§ **What you will do**
Without including the images, transcribe each record precisely as it appears below.

§ **Provided records**
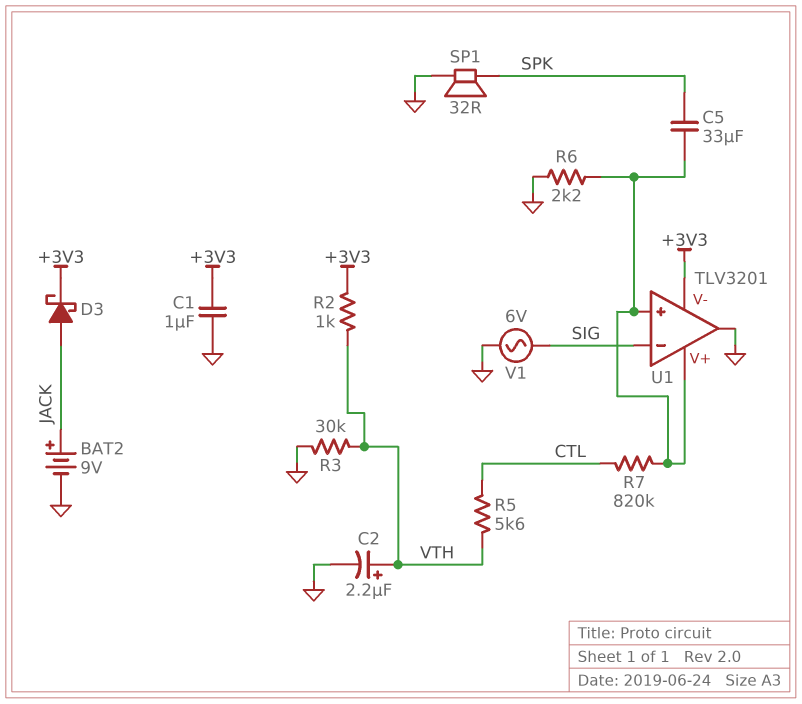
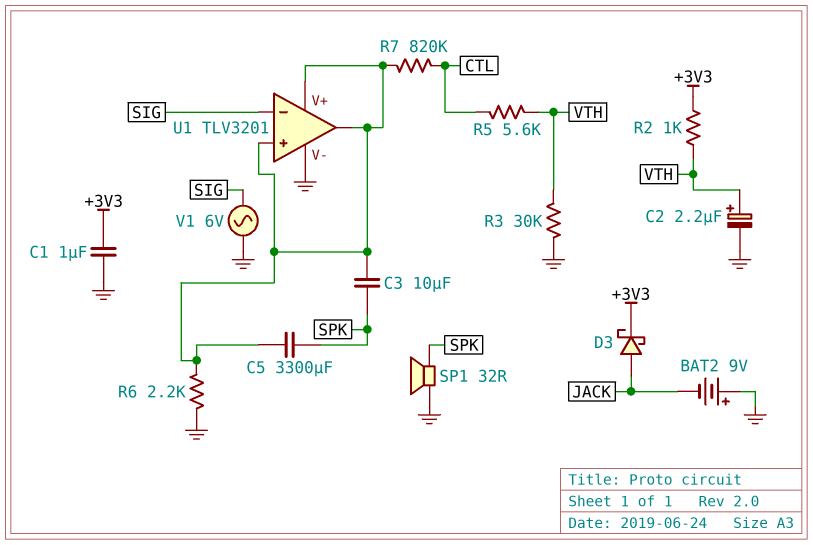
BAT2: 9V (plus JACK, minus GND) -> 9V (plus GND, minus JACK)
C3: none -> 10uF (SPK, U1/V+)
C5: 33uF (SPK, U1/V+) -> 3300uF (SPK, U1/V+)
U1 pin V-: +3V3 -> GND
U1 pin out: GND -> U1/V+

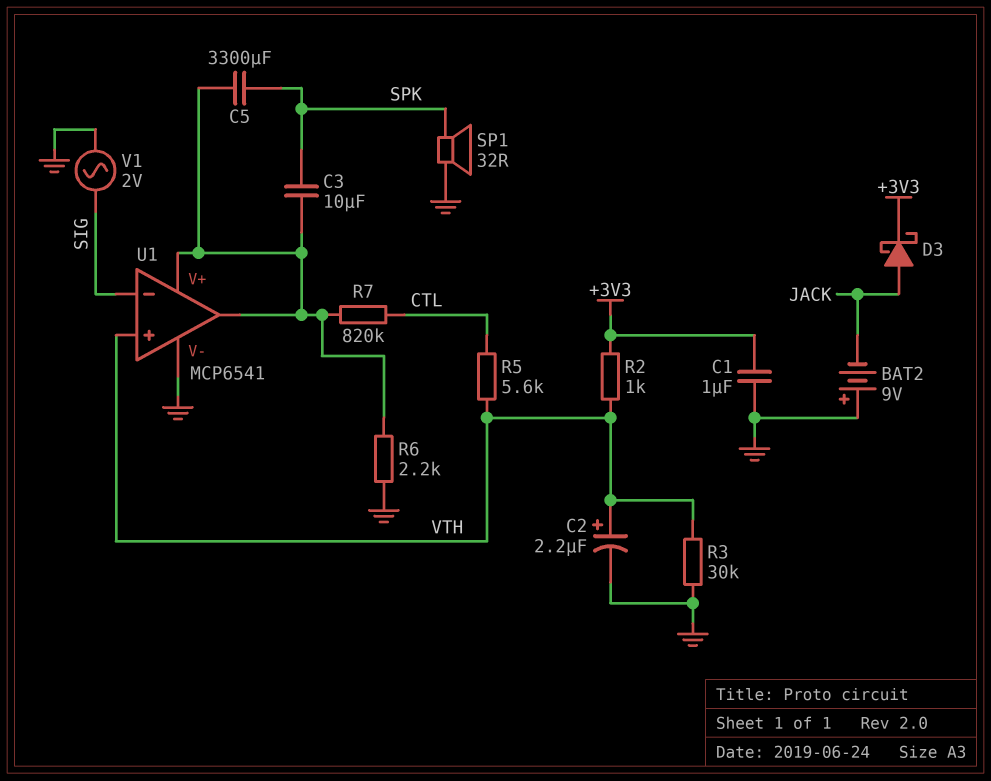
U1: TLV3201 -> MCP6541
U1 pin in+: U1/V+ -> VTH
V1: AC 6V (GND, SIG) -> AC 2V (GND, SIG)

§ **Problem solution**
BAT2: 9V (plus JACK, minus GND) -> 9V (plus GND, minus JACK)
C3: none -> 10uF (SPK, U1/V+)
C5: 33uF (SPK, U1/V+) -> 3300uF (SPK, U1/V+)
U1 pin V-: +3V3 -> GND
U1 pin out: GND -> U1/V+

U1: TLV3201 -> MCP6541
U1 pin in+: U1/V+ -> VTH
V1: AC 6V (GND, SIG) -> AC 2V (GND, SIG)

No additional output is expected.